==== Supplied records ====
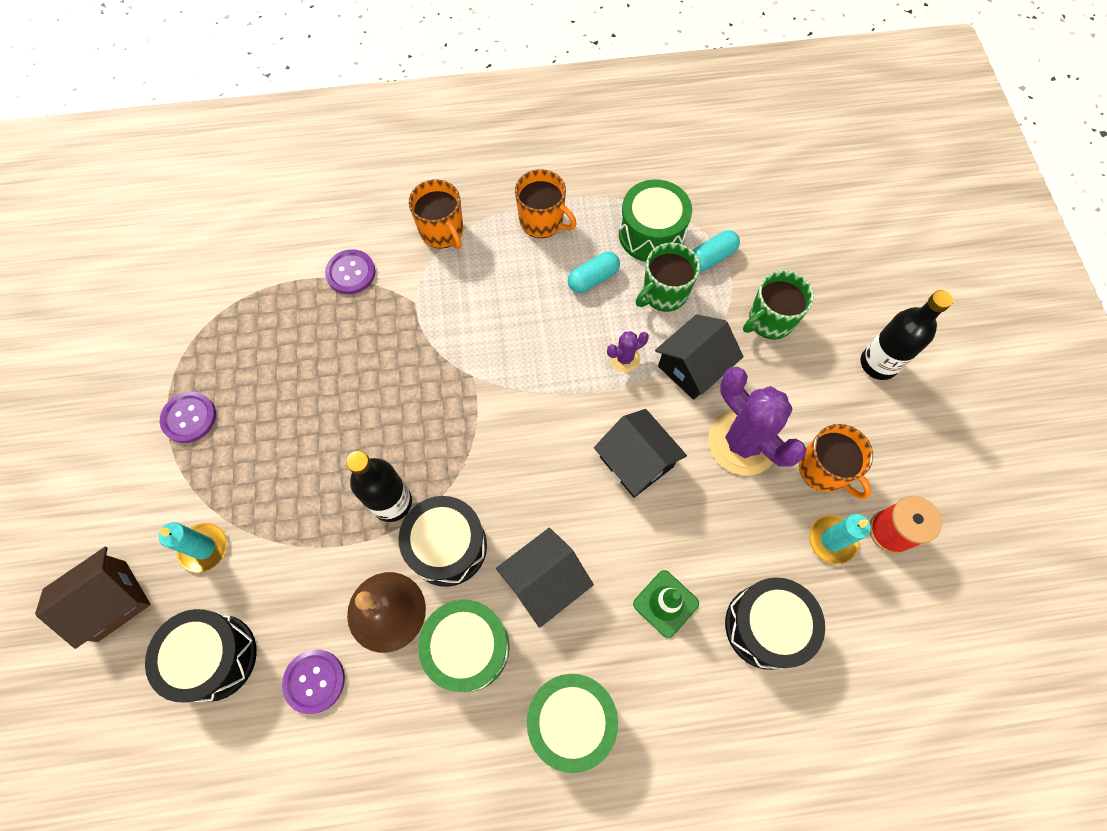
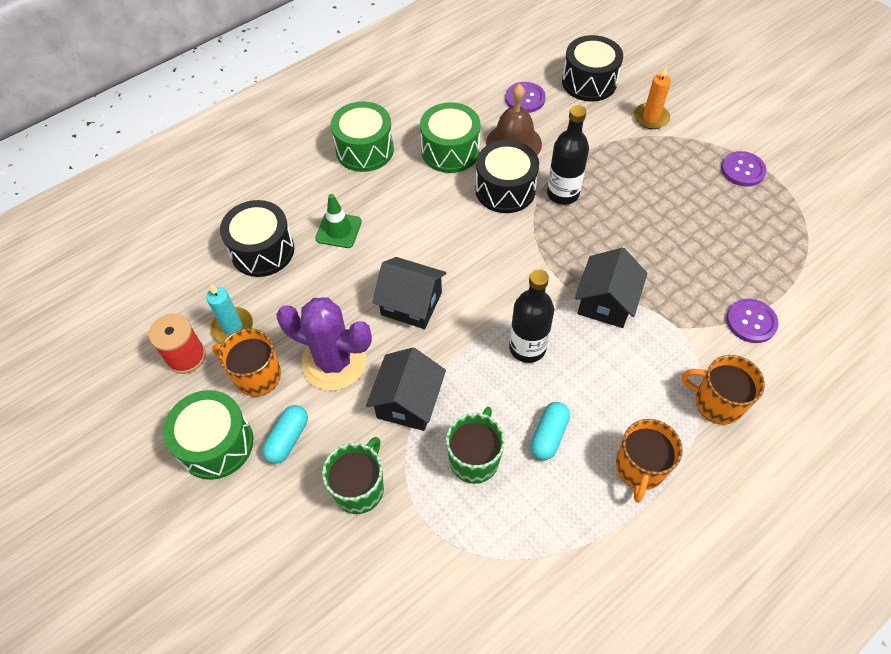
camera: 150 degrees right, 10 degrees down
(112, 601) = (671, 75): brown house -> none
(204, 548) = (650, 118): turquoise candle -> orange candle
(542, 221) = (640, 468): orange mug -> orange mug turned 75 degrees counterclockwise
(544, 581) = (427, 203): black house -> black house (606, 302)
(624, 358) = (471, 377): purple cactus -> none
(651, 234) = (526, 518): green drum -> green drum (216, 444)
(711, 257) = (451, 526): turquoise capsule -> turquoise capsule (287, 439)
(878, 363) = (236, 501): black bottle -> black bottle (527, 348)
====
What you will do » Nothing but the lines from the one with "(624, 358) = (471, 377): purple" through the final line of the records above should appear, each copied exactly.

Your solution »
(624, 358) = (471, 377): purple cactus -> none
(651, 234) = (526, 518): green drum -> green drum (216, 444)
(711, 257) = (451, 526): turquoise capsule -> turquoise capsule (287, 439)
(878, 363) = (236, 501): black bottle -> black bottle (527, 348)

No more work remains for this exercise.